Stated problem – Reproduce the following listing verbatim, line by line, without any change.
□ □ □ □ □ □ □
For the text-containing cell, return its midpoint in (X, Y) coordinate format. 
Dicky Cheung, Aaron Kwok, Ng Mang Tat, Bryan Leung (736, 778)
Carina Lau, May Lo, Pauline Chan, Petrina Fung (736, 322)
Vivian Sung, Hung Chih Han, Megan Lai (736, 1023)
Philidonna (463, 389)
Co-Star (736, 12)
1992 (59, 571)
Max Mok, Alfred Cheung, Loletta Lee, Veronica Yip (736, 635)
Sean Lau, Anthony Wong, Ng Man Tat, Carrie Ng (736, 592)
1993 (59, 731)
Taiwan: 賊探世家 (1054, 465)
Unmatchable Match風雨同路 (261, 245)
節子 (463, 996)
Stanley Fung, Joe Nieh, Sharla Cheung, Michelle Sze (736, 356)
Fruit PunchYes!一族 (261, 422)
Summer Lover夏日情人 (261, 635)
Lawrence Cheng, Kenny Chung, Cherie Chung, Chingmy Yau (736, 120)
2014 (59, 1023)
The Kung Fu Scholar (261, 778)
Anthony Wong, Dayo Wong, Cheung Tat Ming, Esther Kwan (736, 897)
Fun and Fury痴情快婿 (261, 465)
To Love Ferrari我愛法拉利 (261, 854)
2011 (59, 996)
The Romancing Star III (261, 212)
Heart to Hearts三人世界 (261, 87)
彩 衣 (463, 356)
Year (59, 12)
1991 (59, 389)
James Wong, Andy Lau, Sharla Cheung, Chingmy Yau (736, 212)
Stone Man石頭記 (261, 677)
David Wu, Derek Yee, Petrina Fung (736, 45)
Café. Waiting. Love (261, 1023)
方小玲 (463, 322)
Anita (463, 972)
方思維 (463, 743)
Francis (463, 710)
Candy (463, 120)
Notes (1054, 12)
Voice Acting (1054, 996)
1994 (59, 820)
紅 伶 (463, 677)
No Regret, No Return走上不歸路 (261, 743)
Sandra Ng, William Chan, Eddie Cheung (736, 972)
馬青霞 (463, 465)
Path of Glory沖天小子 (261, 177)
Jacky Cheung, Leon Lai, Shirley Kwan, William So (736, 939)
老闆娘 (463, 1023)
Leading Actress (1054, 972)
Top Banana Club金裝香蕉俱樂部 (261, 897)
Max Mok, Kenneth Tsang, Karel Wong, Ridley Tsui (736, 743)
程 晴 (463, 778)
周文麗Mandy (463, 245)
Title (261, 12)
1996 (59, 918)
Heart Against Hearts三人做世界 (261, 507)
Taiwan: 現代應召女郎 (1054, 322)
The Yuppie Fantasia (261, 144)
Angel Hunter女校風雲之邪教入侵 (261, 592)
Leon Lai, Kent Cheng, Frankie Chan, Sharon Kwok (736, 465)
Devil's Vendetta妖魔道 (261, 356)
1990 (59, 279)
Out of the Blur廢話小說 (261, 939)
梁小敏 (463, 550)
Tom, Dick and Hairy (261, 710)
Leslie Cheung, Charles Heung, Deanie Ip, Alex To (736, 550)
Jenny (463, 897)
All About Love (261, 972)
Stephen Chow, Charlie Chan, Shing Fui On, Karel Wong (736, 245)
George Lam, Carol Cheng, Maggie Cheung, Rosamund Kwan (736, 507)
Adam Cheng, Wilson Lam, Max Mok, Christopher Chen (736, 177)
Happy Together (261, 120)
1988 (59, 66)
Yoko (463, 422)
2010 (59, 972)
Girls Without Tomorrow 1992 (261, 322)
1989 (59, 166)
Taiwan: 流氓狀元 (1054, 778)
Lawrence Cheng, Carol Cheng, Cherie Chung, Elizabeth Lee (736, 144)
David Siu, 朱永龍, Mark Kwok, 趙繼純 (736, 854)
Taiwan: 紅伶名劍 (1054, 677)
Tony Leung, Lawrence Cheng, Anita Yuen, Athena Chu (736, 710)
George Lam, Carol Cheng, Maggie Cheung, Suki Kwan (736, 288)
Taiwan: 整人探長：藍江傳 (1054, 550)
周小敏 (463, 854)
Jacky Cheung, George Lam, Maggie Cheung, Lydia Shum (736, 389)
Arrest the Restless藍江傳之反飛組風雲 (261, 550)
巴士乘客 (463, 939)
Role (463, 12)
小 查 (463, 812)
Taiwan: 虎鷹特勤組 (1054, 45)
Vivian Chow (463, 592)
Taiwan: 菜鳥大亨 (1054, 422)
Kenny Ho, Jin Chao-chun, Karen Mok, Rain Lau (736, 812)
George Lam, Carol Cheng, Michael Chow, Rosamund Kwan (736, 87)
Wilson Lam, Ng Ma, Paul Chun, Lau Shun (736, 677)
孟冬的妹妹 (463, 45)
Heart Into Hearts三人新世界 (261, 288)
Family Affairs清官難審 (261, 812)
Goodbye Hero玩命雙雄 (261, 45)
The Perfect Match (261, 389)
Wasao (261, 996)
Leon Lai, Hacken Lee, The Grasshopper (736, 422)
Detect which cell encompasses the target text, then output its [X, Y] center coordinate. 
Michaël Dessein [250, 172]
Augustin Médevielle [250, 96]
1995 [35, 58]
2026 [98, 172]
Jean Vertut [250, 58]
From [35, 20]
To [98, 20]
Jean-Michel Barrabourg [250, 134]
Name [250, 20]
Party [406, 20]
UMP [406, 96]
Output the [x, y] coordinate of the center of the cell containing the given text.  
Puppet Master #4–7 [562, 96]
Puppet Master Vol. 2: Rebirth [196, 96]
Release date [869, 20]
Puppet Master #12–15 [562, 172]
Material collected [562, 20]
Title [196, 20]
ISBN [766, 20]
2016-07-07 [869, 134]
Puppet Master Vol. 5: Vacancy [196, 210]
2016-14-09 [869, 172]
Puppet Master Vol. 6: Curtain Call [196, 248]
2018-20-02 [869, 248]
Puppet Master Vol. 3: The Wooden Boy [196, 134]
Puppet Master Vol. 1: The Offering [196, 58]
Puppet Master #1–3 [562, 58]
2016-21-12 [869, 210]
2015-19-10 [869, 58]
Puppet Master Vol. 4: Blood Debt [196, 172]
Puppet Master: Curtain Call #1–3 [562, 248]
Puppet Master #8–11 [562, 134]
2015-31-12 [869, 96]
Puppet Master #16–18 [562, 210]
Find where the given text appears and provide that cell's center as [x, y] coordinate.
□ □ □ □ □ □ □
Exercise solution –
For the text-containing cell, return its midpoint in (X, Y) coordinate format. 
Dicky Cheung, Aaron Kwok, Ng Mang Tat, Bryan Leung (736, 778)
Carina Lau, May Lo, Pauline Chan, Petrina Fung (736, 322)
Vivian Sung, Hung Chih Han, Megan Lai (736, 1023)
Philidonna (463, 389)
Co-Star (736, 12)
1992 (59, 571)
Max Mok, Alfred Cheung, Loletta Lee, Veronica Yip (736, 635)
Sean Lau, Anthony Wong, Ng Man Tat, Carrie Ng (736, 592)
1993 (59, 731)
Taiwan: 賊探世家 (1054, 465)
Unmatchable Match風雨同路 (261, 245)
節子 (463, 996)
Stanley Fung, Joe Nieh, Sharla Cheung, Michelle Sze (736, 356)
Fruit PunchYes!一族 (261, 422)
Summer Lover夏日情人 (261, 635)
Lawrence Cheng, Kenny Chung, Cherie Chung, Chingmy Yau (736, 120)
2014 (59, 1023)
The Kung Fu Scholar (261, 778)
Anthony Wong, Dayo Wong, Cheung Tat Ming, Esther Kwan (736, 897)
Fun and Fury痴情快婿 (261, 465)
To Love Ferrari我愛法拉利 (261, 854)
2011 (59, 996)
The Romancing Star III (261, 212)
Heart to Hearts三人世界 (261, 87)
彩 衣 (463, 356)
Year (59, 12)
1991 (59, 389)
James Wong, Andy Lau, Sharla Cheung, Chingmy Yau (736, 212)
Stone Man石頭記 (261, 677)
David Wu, Derek Yee, Petrina Fung (736, 45)
Café. Waiting. Love (261, 1023)
方小玲 (463, 322)
Anita (463, 972)
方思維 (463, 743)
Francis (463, 710)
Candy (463, 120)
Notes (1054, 12)
Voice Acting (1054, 996)
1994 (59, 820)
紅 伶 (463, 677)
No Regret, No Return走上不歸路 (261, 743)
Sandra Ng, William Chan, Eddie Cheung (736, 972)
馬青霞 (463, 465)
Path of Glory沖天小子 (261, 177)
Jacky Cheung, Leon Lai, Shirley Kwan, William So (736, 939)
老闆娘 (463, 1023)
Leading Actress (1054, 972)
Top Banana Club金裝香蕉俱樂部 (261, 897)
Max Mok, Kenneth Tsang, Karel Wong, Ridley Tsui (736, 743)
程 晴 (463, 778)
周文麗Mandy (463, 245)
Title (261, 12)
1996 (59, 918)
Heart Against Hearts三人做世界 (261, 507)
Taiwan: 現代應召女郎 (1054, 322)
The Yuppie Fantasia (261, 144)
Angel Hunter女校風雲之邪教入侵 (261, 592)
Leon Lai, Kent Cheng, Frankie Chan, Sharon Kwok (736, 465)
Devil's Vendetta妖魔道 (261, 356)
1990 (59, 279)
Out of the Blur廢話小說 (261, 939)
梁小敏 (463, 550)
Tom, Dick and Hairy (261, 710)
Leslie Cheung, Charles Heung, Deanie Ip, Alex To (736, 550)
Jenny (463, 897)
All About Love (261, 972)
Stephen Chow, Charlie Chan, Shing Fui On, Karel Wong (736, 245)
George Lam, Carol Cheng, Maggie Cheung, Rosamund Kwan (736, 507)
Adam Cheng, Wilson Lam, Max Mok, Christopher Chen (736, 177)
Happy Together (261, 120)
1988 (59, 66)
Yoko (463, 422)
2010 (59, 972)
Girls Without Tomorrow 1992 (261, 322)
1989 (59, 166)
Taiwan: 流氓狀元 (1054, 778)
Lawrence Cheng, Carol Cheng, Cherie Chung, Elizabeth Lee (736, 144)
David Siu, 朱永龍, Mark Kwok, 趙繼純 (736, 854)
Taiwan: 紅伶名劍 (1054, 677)
Tony Leung, Lawrence Cheng, Anita Yuen, Athena Chu (736, 710)
George Lam, Carol Cheng, Maggie Cheung, Suki Kwan (736, 288)
Taiwan: 整人探長：藍江傳 (1054, 550)
周小敏 (463, 854)
Jacky Cheung, George Lam, Maggie Cheung, Lydia Shum (736, 389)
Arrest the Restless藍江傳之反飛組風雲 (261, 550)
巴士乘客 (463, 939)
Role (463, 12)
小 查 (463, 812)
Taiwan: 虎鷹特勤組 (1054, 45)
Vivian Chow (463, 592)
Taiwan: 菜鳥大亨 (1054, 422)
Kenny Ho, Jin Chao-chun, Karen Mok, Rain Lau (736, 812)
George Lam, Carol Cheng, Michael Chow, Rosamund Kwan (736, 87)
Wilson Lam, Ng Ma, Paul Chun, Lau Shun (736, 677)
孟冬的妹妹 (463, 45)
Heart Into Hearts三人新世界 (261, 288)
Family Affairs清官難審 (261, 812)
Goodbye Hero玩命雙雄 (261, 45)
The Perfect Match (261, 389)
Wasao (261, 996)
Leon Lai, Hacken Lee, The Grasshopper (736, 422)
Detect which cell encompasses the target text, then output its [X, Y] center coordinate. 
Michaël Dessein [250, 172]
Augustin Médevielle [250, 96]
1995 [35, 58]
2026 [98, 172]
Jean Vertut [250, 58]
From [35, 20]
To [98, 20]
Jean-Michel Barrabourg [250, 134]
Name [250, 20]
Party [406, 20]
UMP [406, 96]
Output the [x, y] coordinate of the center of the cell containing the given text.  
Puppet Master #4–7 [562, 96]
Puppet Master Vol. 2: Rebirth [196, 96]
Release date [869, 20]
Puppet Master #12–15 [562, 172]
Material collected [562, 20]
Title [196, 20]
ISBN [766, 20]
2016-07-07 [869, 134]
Puppet Master Vol. 5: Vacancy [196, 210]
2016-14-09 [869, 172]
Puppet Master Vol. 6: Curtain Call [196, 248]
2018-20-02 [869, 248]
Puppet Master Vol. 3: The Wooden Boy [196, 134]
Puppet Master Vol. 1: The Offering [196, 58]
Puppet Master #1–3 [562, 58]
2016-21-12 [869, 210]
2015-19-10 [869, 58]
Puppet Master Vol. 4: Blood Debt [196, 172]
Puppet Master: Curtain Call #1–3 [562, 248]
Puppet Master #8–11 [562, 134]
2015-31-12 [869, 96]
Puppet Master #16–18 [562, 210]
Find where the given text appears and provide that cell's center as [x, y] coordinate.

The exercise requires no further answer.